Entries supplied =
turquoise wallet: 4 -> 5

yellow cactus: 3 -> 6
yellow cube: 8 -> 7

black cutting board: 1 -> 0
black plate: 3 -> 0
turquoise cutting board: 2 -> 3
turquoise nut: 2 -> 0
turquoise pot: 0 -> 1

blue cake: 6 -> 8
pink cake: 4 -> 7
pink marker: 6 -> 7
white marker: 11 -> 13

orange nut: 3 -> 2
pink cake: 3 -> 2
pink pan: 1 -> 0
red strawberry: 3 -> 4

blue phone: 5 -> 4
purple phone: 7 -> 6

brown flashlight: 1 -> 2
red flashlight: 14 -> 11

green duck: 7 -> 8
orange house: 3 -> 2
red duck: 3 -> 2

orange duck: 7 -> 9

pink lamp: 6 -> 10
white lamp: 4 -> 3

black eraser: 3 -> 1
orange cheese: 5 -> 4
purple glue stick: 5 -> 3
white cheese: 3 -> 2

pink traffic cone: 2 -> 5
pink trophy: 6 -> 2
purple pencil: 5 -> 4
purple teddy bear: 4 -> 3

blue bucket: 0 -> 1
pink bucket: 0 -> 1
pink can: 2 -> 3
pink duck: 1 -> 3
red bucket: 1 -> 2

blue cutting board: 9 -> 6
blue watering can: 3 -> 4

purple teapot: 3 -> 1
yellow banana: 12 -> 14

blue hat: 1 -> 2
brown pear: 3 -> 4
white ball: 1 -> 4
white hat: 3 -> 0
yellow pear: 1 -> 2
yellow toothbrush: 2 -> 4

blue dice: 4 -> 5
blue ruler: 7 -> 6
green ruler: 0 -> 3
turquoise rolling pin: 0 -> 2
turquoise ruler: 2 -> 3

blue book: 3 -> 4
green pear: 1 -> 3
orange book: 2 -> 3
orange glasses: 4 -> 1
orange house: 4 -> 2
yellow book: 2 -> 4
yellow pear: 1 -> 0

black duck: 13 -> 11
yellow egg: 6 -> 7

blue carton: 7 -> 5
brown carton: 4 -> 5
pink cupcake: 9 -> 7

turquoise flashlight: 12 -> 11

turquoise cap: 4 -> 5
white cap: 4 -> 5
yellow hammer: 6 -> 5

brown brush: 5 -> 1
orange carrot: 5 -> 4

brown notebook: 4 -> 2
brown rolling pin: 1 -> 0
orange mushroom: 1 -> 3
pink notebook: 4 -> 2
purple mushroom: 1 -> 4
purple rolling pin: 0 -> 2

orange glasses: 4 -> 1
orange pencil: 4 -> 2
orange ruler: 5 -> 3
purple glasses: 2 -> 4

Directions =
Above are the records. Print exactly, and only, the lines from the line with "red duck: 3 -> 2" to the line with "pink bucket: 0 -> 1", both inclusive.

Task output =
red duck: 3 -> 2

orange duck: 7 -> 9

pink lamp: 6 -> 10
white lamp: 4 -> 3

black eraser: 3 -> 1
orange cheese: 5 -> 4
purple glue stick: 5 -> 3
white cheese: 3 -> 2

pink traffic cone: 2 -> 5
pink trophy: 6 -> 2
purple pencil: 5 -> 4
purple teddy bear: 4 -> 3

blue bucket: 0 -> 1
pink bucket: 0 -> 1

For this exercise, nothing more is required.